**Task statement:** Below are the entries; return every line among them that holds the word "BARO".

**Material supplied:**
■ ■ ■ ■ ■

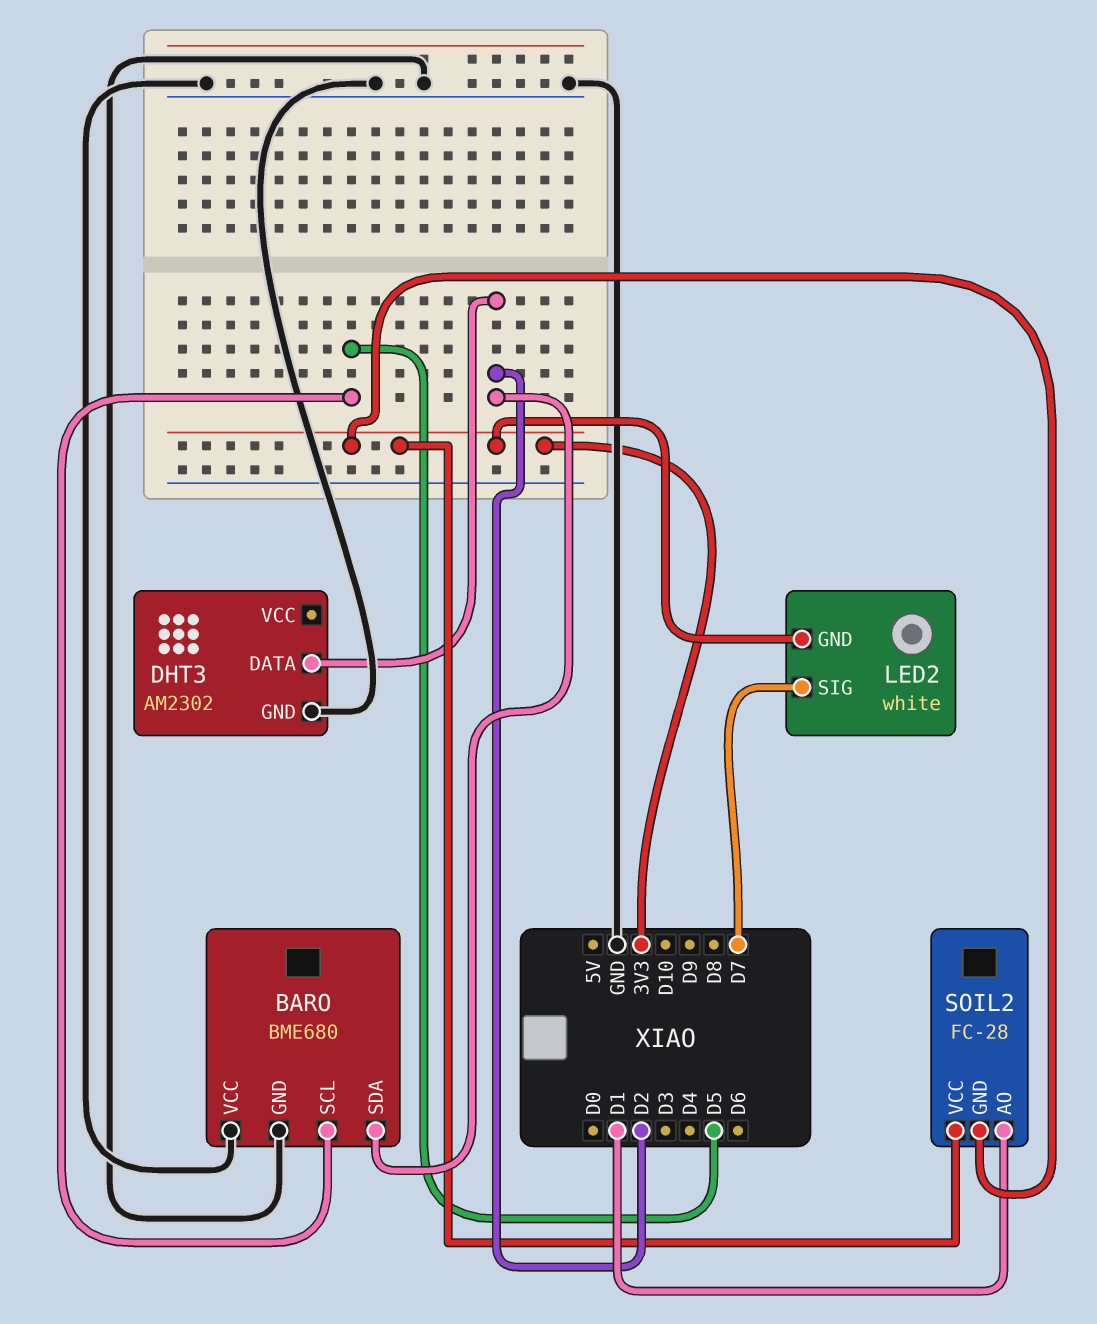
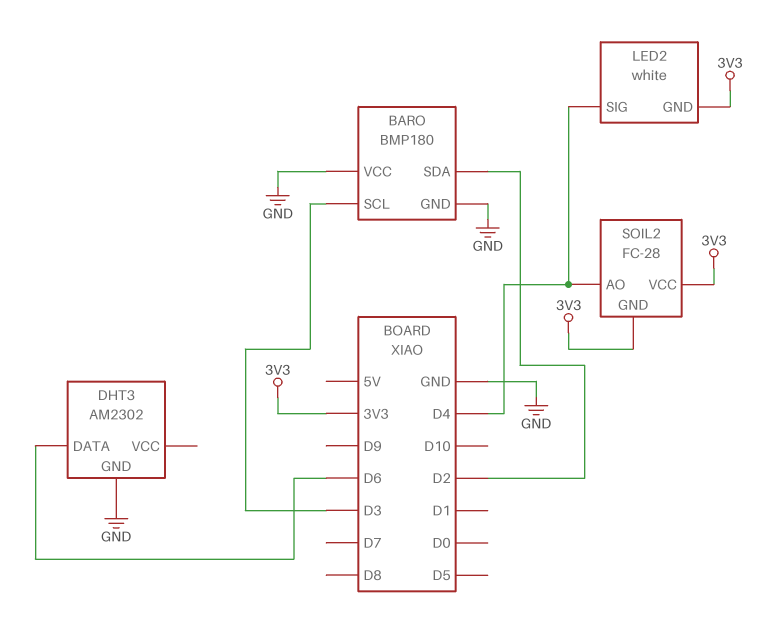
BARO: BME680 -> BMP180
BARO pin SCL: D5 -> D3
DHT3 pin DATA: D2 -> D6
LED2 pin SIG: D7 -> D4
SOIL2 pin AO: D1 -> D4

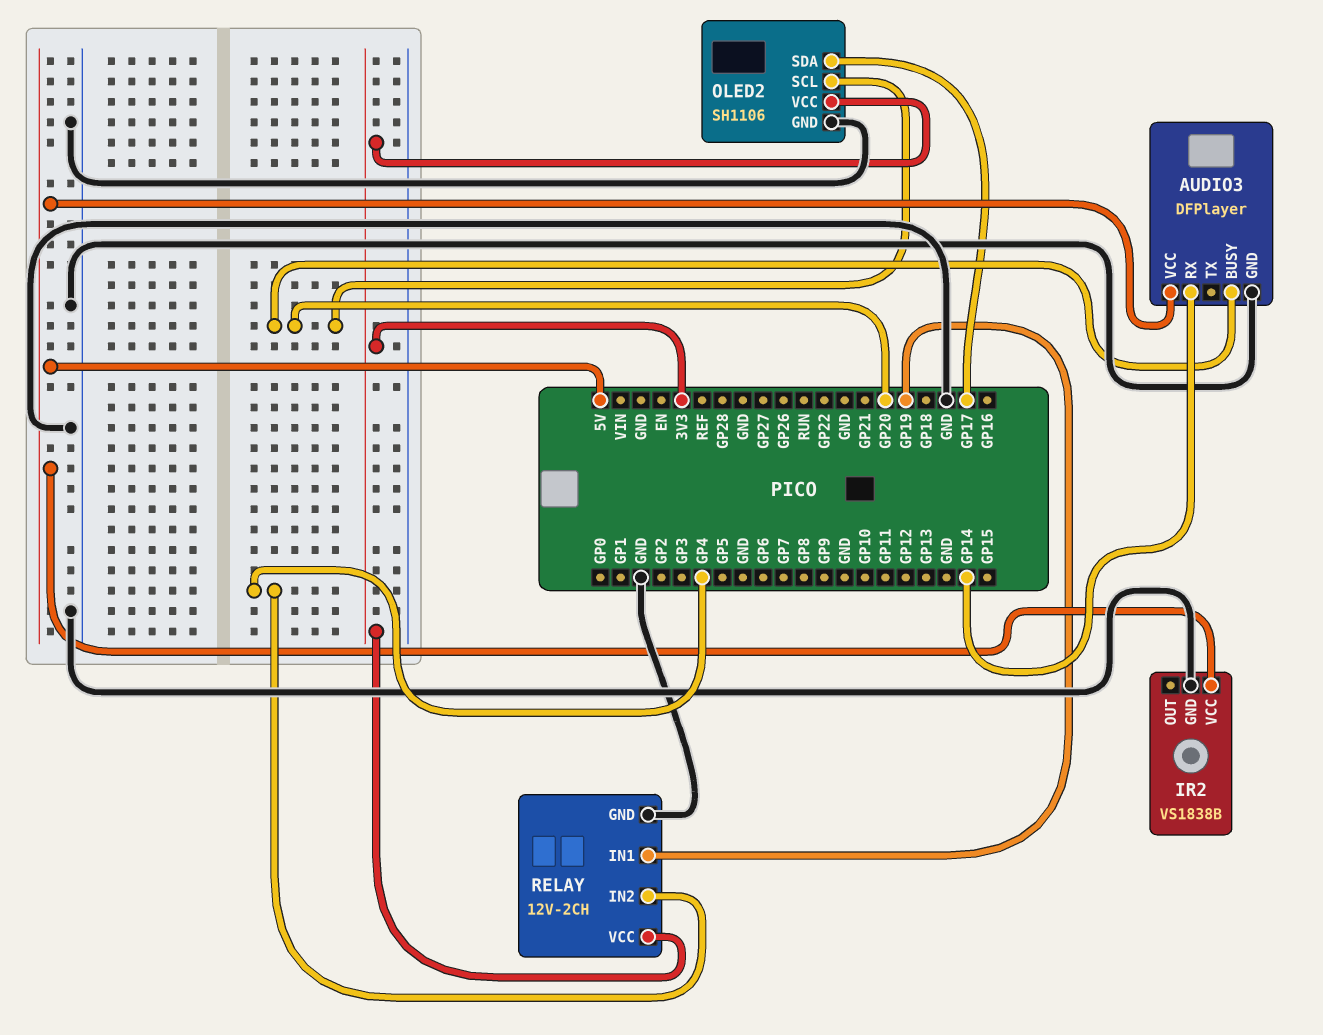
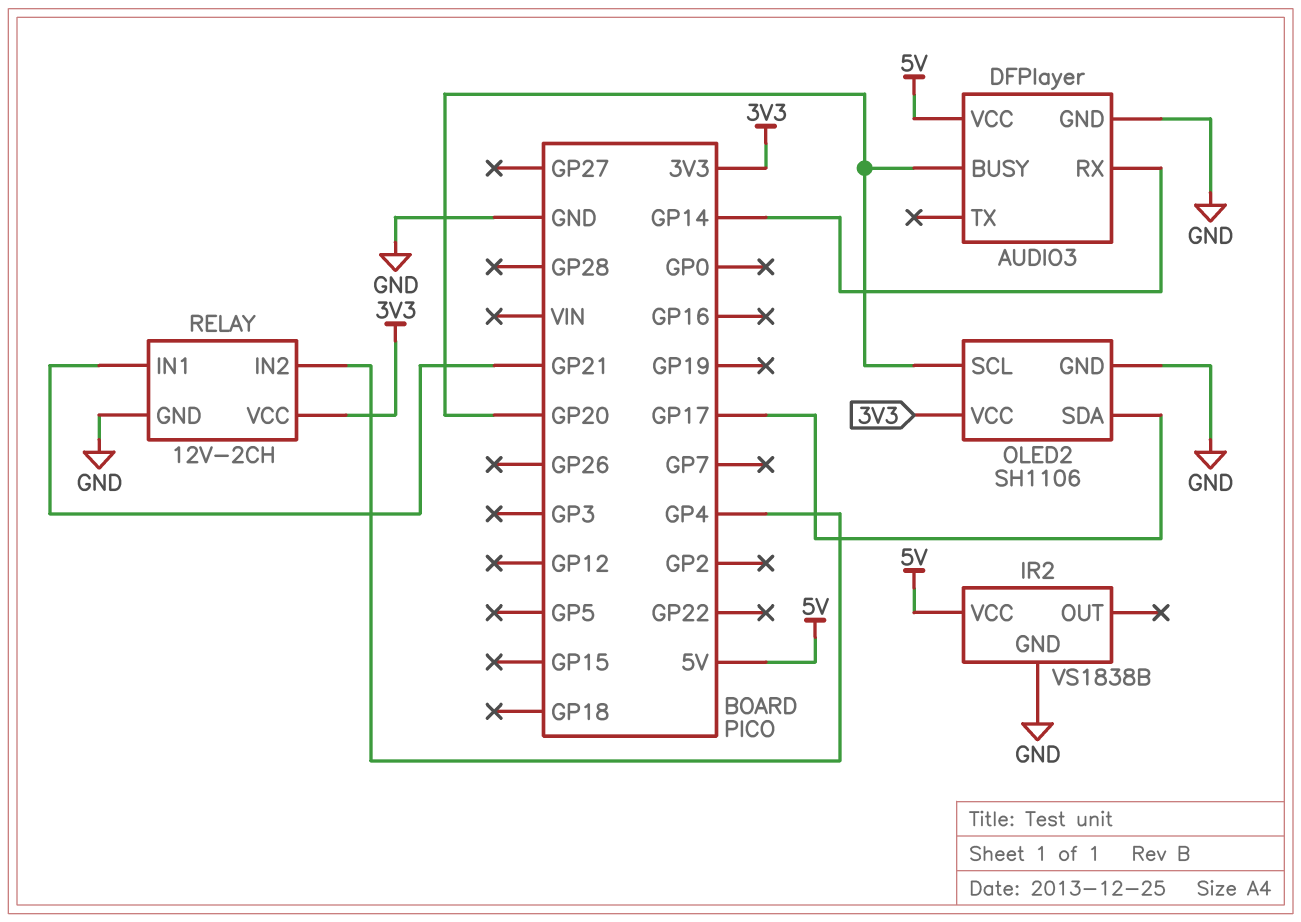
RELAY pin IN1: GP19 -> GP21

■ ■ ■ ■ ■

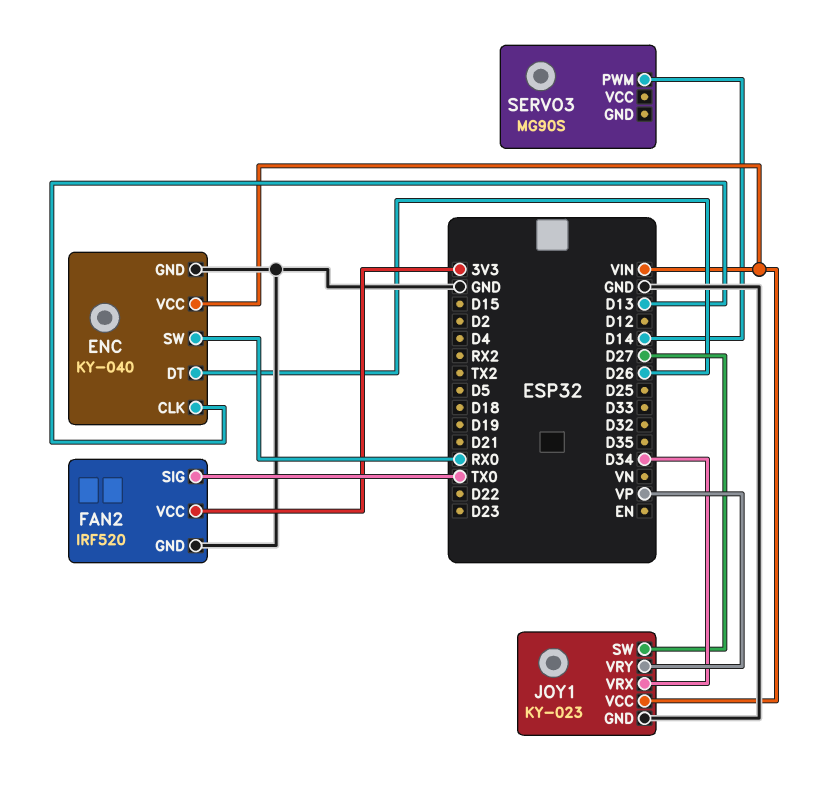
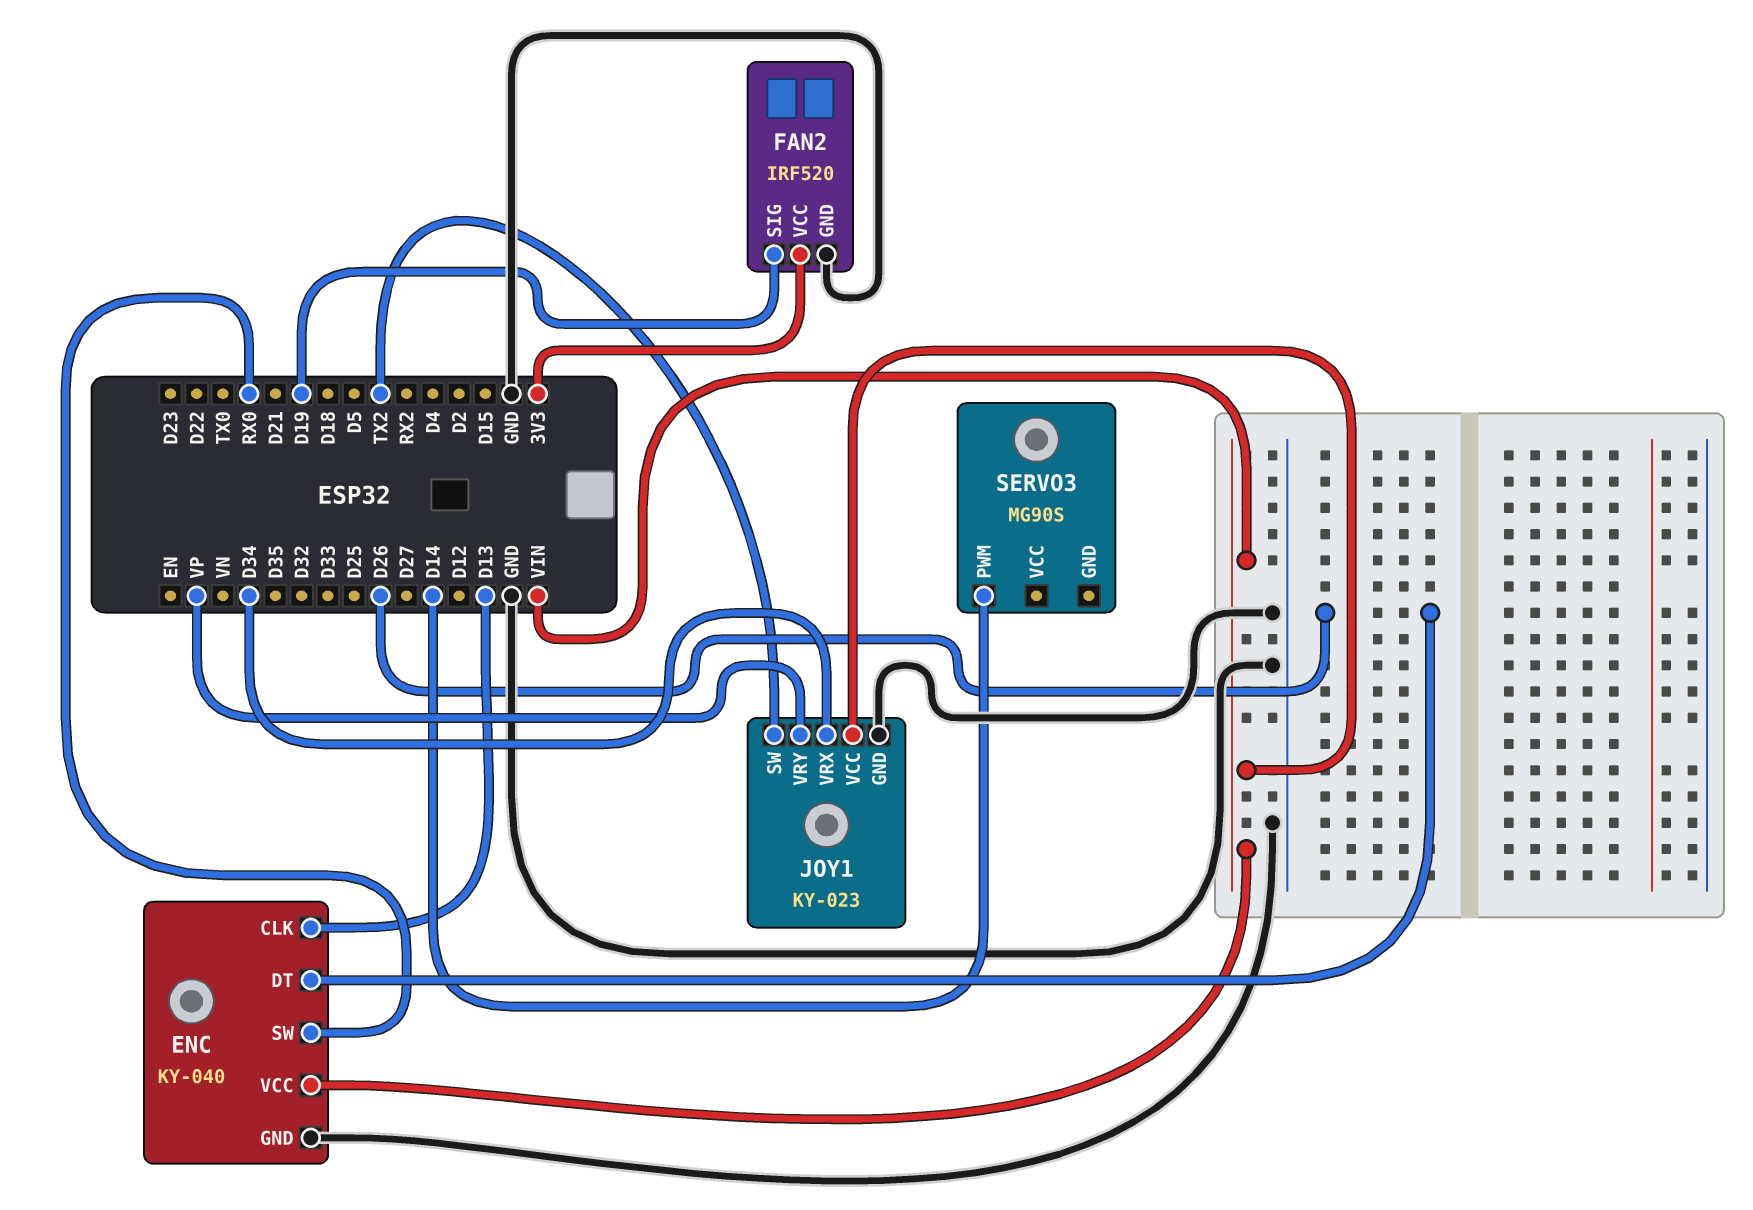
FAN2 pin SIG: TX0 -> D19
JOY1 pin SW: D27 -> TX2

■ ■ ■ ■ ■

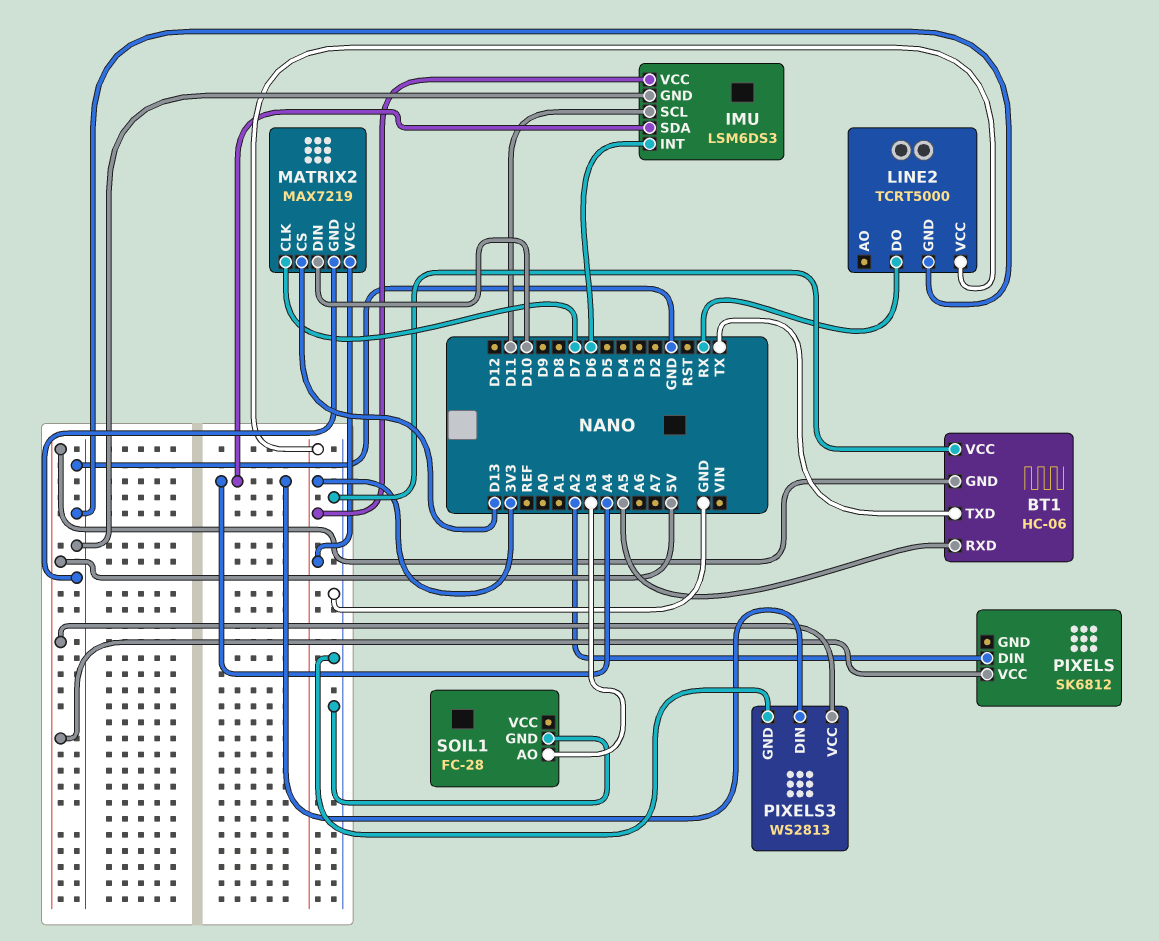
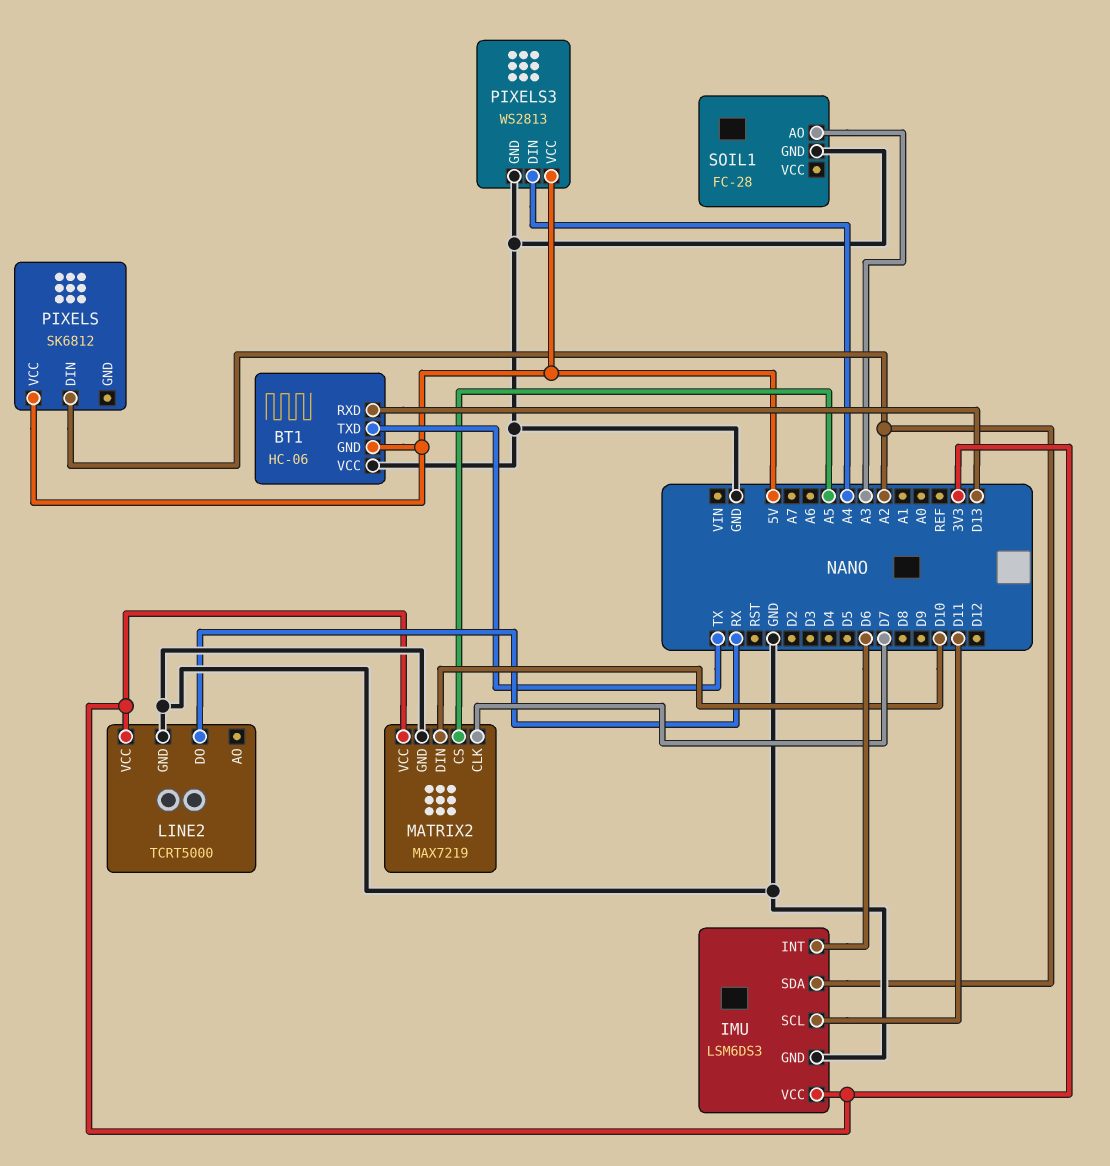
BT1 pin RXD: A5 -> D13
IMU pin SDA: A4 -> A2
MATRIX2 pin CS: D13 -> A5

■ ■ ■ ■ ■

**Exercise output:**
BARO: BME680 -> BMP180
BARO pin SCL: D5 -> D3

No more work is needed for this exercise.